| EXTRACTED RECORDS |
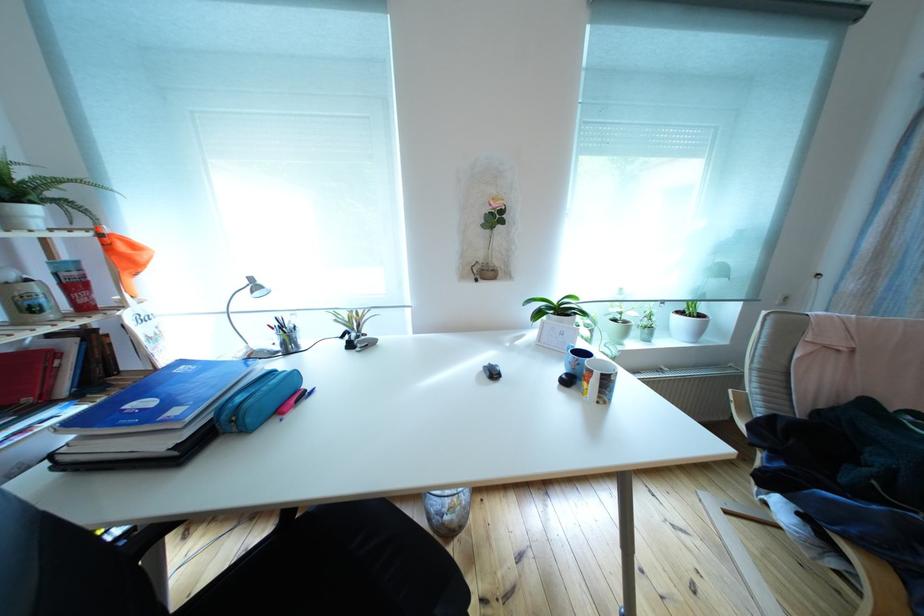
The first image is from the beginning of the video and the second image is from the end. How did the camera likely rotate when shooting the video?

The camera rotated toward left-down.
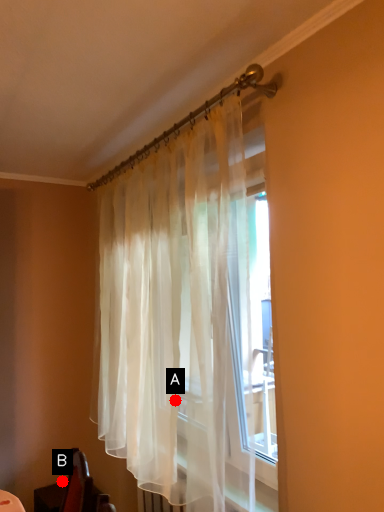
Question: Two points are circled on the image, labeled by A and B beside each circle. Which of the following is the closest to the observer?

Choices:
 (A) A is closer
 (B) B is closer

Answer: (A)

---

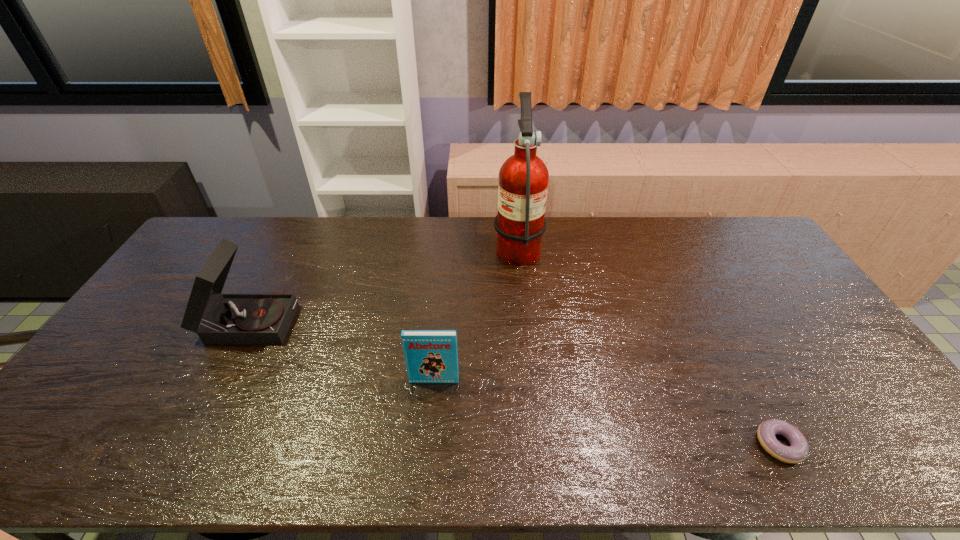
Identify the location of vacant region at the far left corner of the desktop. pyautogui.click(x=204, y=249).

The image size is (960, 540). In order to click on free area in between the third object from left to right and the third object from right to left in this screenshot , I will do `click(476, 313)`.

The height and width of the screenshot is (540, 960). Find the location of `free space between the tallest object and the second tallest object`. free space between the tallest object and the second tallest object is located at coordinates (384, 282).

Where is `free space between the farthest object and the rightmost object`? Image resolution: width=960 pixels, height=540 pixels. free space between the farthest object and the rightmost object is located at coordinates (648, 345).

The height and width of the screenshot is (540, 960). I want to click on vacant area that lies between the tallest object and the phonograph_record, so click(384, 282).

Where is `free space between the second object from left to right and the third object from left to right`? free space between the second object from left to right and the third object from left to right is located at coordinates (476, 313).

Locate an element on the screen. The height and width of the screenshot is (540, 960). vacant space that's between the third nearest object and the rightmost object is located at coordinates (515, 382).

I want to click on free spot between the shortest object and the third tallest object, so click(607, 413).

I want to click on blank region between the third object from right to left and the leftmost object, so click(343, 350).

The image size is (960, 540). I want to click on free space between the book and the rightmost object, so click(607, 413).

| WHAT IS EXPECTED |
Retype the items from the line with "Locate an element" to the line with "The image size is (960, 540). I want", both included, word for word.

| RESPONSE |
Locate an element on the screen. The height and width of the screenshot is (540, 960). vacant space that's between the third nearest object and the rightmost object is located at coordinates (515, 382).

I want to click on free spot between the shortest object and the third tallest object, so click(607, 413).

I want to click on blank region between the third object from right to left and the leftmost object, so click(343, 350).

The image size is (960, 540). I want to click on free space between the book and the rightmost object, so click(607, 413).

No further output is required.